(PROBLEM DESCRIPTION): Leaving out every picture, retype the lines below from the top through the one that contains "pink semicircle: (124, 184)".

Synthetic geometry scene data:
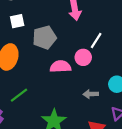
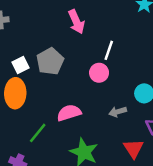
white square: (17, 21) -> (20, 65), moved
pink semicircle: (60, 67) -> (69, 113), moved

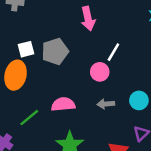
gray arrow: (118, 112) -> (106, 104), moved

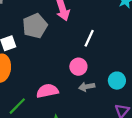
gray pentagon: (55, 51) -> (35, 26), moved
pink circle: (100, 72) -> (78, 67), moved

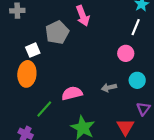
white line: (89, 38) -> (136, 27), moved
pink circle: (78, 67) -> (126, 53), moved

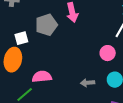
pink semicircle: (72, 93) -> (42, 77), moved

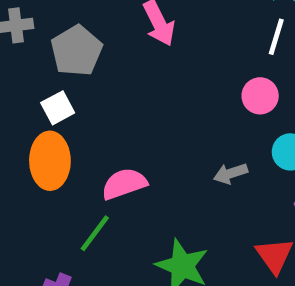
gray pentagon: (46, 25) -> (77, 51), moved

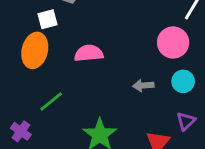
pink circle: (260, 96) -> (173, 43), size x1.4
pink semicircle: (124, 184) -> (89, 53), moved

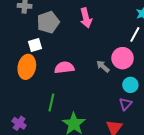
gray arrow: (143, 85) -> (103, 66), moved, turned 48
green line: (51, 102) -> (51, 102), moved, turned -36
purple triangle: (186, 121) -> (125, 104), moved

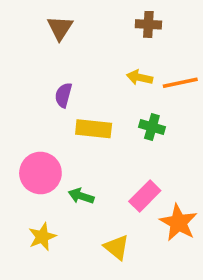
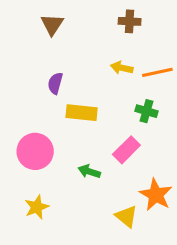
green cross: (152, 127) -> (147, 111), moved
green arrow: (81, 196) -> (89, 171), moved
pink rectangle: (145, 196) -> (126, 150), moved
yellow triangle: (117, 247) -> (126, 216), moved

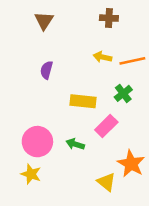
green cross: (147, 111) -> (123, 93), turned 36
yellow rectangle: (82, 113) -> (83, 101), moved
pink circle: (35, 151) -> (37, 142), moved
yellow star: (37, 207) -> (31, 174), turned -30

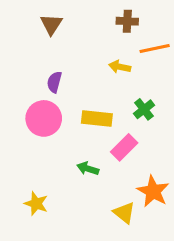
orange line: (132, 61) -> (155, 49), moved
pink circle: (37, 142) -> (44, 118), moved

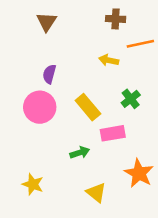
yellow rectangle: (97, 118) -> (88, 107), turned 44
pink rectangle: (124, 147) -> (113, 133), turned 35
green arrow: (88, 169) -> (80, 153), turned 144
yellow triangle: (124, 213) -> (96, 193), moved

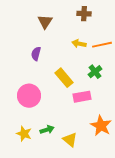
brown triangle: (47, 22) -> (45, 22), moved
orange line: (140, 44) -> (102, 45), moved
pink circle: (40, 107) -> (29, 96), moved
green arrow: (80, 153) -> (47, 130), moved

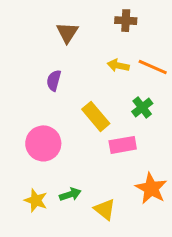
orange line: (102, 45) -> (153, 67), turned 36

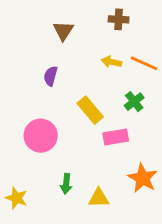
green arrow: (70, 194) -> (66, 184), turned 114
yellow star: (36, 200) -> (17, 198), moved
yellow triangle: (105, 209) -> (99, 198), turned -40

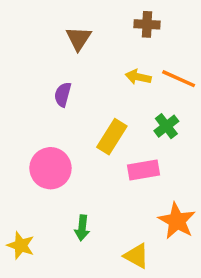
yellow rectangle: (90, 110) -> (112, 137), turned 72
yellow triangle: (99, 198) -> (136, 256), moved, turned 30

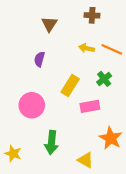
green arrow: (82, 228) -> (51, 143), size x1.5

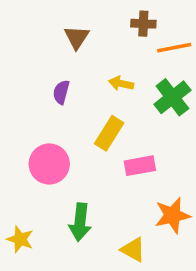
yellow arrow: (87, 48) -> (121, 84), moved
orange line: (112, 49) -> (174, 48), moved, turned -35
green cross: (104, 79) -> (172, 97), moved, size x1.5
orange star: (111, 138) -> (172, 215), turned 30

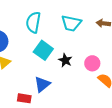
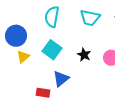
cyan square: (43, 50) -> (52, 50), moved

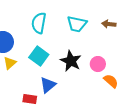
black star: (84, 55) -> (71, 61), size x1.5

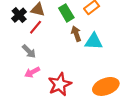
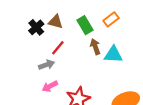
red line: (36, 27) -> (58, 48), moved
gray arrow: (29, 51) -> (46, 65), turned -64

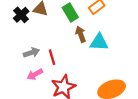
red line: (58, 48) -> (52, 57), moved, turned -56

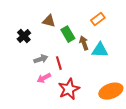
green rectangle: (70, 12) -> (68, 34), moved
black cross: (21, 15) -> (24, 36), moved

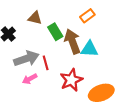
brown arrow: (84, 43) -> (72, 41), size x1.6
gray arrow: (41, 59) -> (26, 59), size x1.6
red star: (69, 89) -> (71, 80), moved

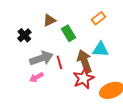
brown triangle: (35, 18) -> (49, 20), turned -40
brown arrow: (72, 41) -> (85, 61), moved
pink arrow: (30, 79) -> (36, 77), moved

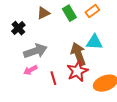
green rectangle: (68, 33) -> (69, 13), moved
red line: (59, 62) -> (53, 78), moved

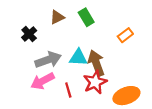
orange rectangle: (92, 11) -> (125, 35), moved
cyan triangle: (94, 42) -> (78, 58), moved
pink arrow: (30, 70) -> (43, 81), size x1.5

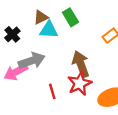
cyan triangle: (78, 58) -> (49, 30), moved
pink arrow: (43, 81) -> (16, 72), moved

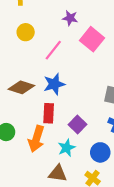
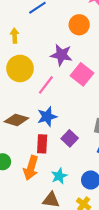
purple star: (70, 18) -> (61, 55), size x1.5
yellow circle: (26, 32) -> (20, 68), size x1.6
purple square: (78, 124) -> (70, 138), moved

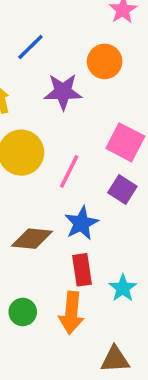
purple star: (61, 55) -> (63, 92), moved
purple square: (70, 138) -> (122, 189), moved
cyan star: (59, 176) -> (123, 288), moved

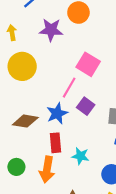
pink line: (69, 171) -> (69, 88), moved
purple square: (122, 189) -> (86, 106), moved
cyan star: (123, 288) -> (80, 156), turned -30

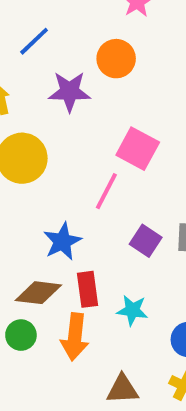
purple square: (86, 106) -> (146, 241), moved
blue star: (57, 113) -> (62, 241), moved
brown diamond: (25, 121) -> (38, 293), moved

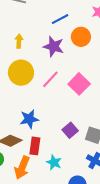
blue line: (34, 41) -> (60, 19), moved
pink line: (106, 191) -> (50, 79), moved

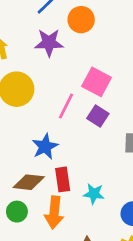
pink line: (50, 79) -> (66, 106), moved
purple square: (70, 130) -> (98, 116), moved

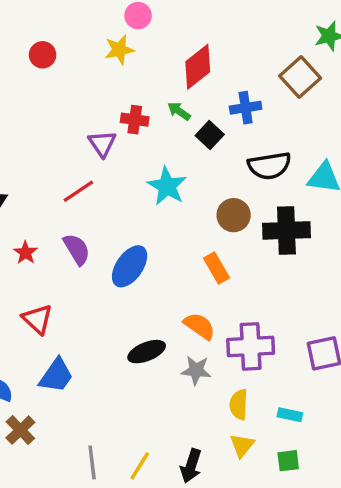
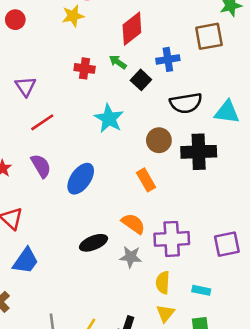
brown square: (300, 77) -> (209, 36), turned 32
purple triangle: (102, 144) -> (26, 86), moved

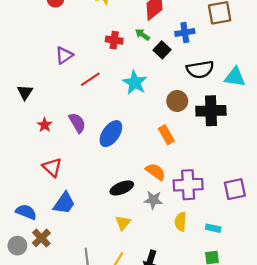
purple triangle: (26, 86) -> (64, 55), turned 30
red line: (42, 122) -> (90, 79), moved
yellow triangle: (165, 313) -> (123, 223), moved

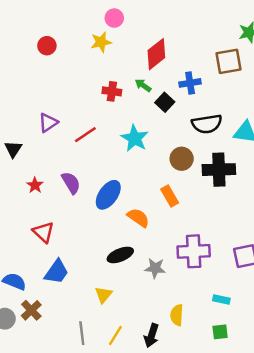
purple triangle: (64, 55) -> (48, 123), moved
orange semicircle: (155, 172) -> (138, 218), moved
yellow semicircle: (180, 222) -> (177, 315), moved
yellow triangle: (123, 223) -> (103, 295), moved

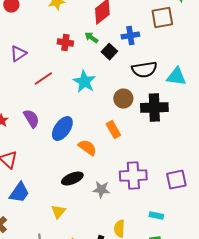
purple triangle: (48, 123) -> (18, 54), moved

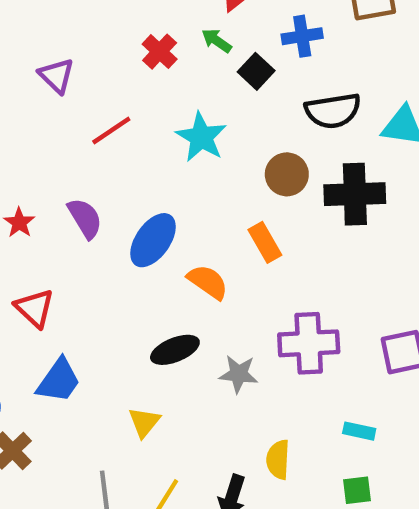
red cross: (65, 43) -> (160, 52), turned 35
purple triangle: (18, 54) -> (56, 76), turned -42

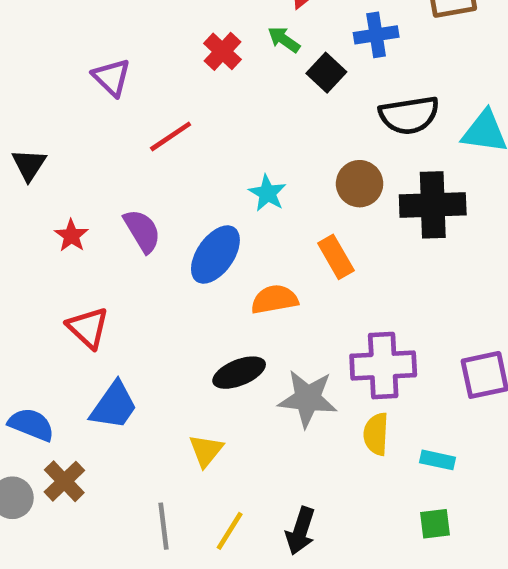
cyan star: (201, 137) -> (267, 193), moved, size x0.7
orange semicircle: (208, 282) -> (275, 299), turned -45
gray star: (239, 374) -> (308, 399), size x1.4
yellow semicircle: (278, 460) -> (376, 434), moved

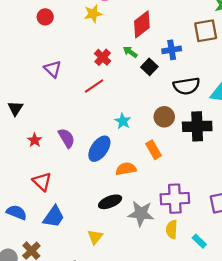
red line: (171, 136) -> (94, 86), moved
blue semicircle: (31, 425) -> (17, 212), moved
cyan rectangle: (437, 460) -> (199, 241), turned 32

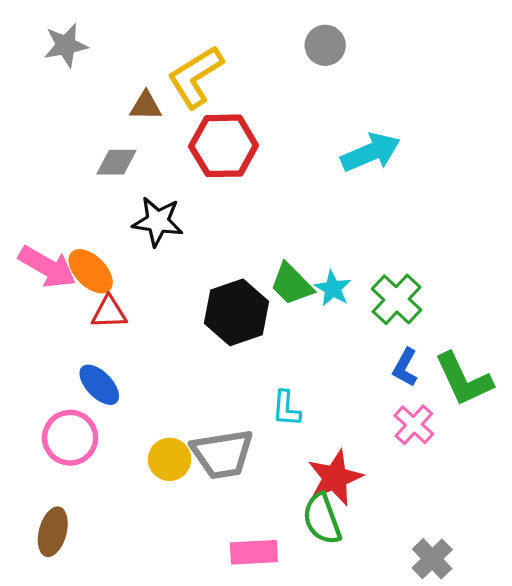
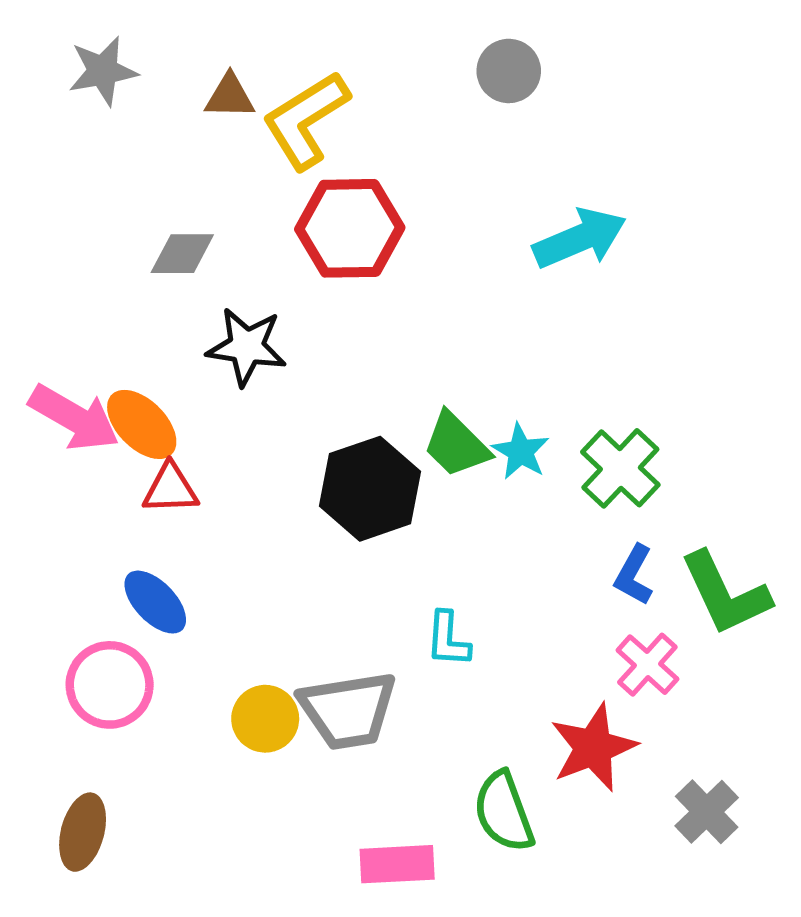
brown triangle: (146, 106) -> (230, 96), moved
red star: (335, 478) -> (593, 747), moved
gray cross: (432, 559) -> (707, 812), moved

(REPLY TO THE EXERCISE):
white square: (17, 21) -> (20, 65), moved
pink semicircle: (60, 67) -> (69, 113), moved

gray arrow: (118, 112) -> (106, 104), moved

gray pentagon: (55, 51) -> (35, 26), moved
pink circle: (100, 72) -> (78, 67), moved

white line: (89, 38) -> (136, 27), moved
pink circle: (78, 67) -> (126, 53), moved

pink semicircle: (72, 93) -> (42, 77), moved

gray pentagon: (46, 25) -> (77, 51), moved

pink circle: (260, 96) -> (173, 43), size x1.4
pink semicircle: (124, 184) -> (89, 53), moved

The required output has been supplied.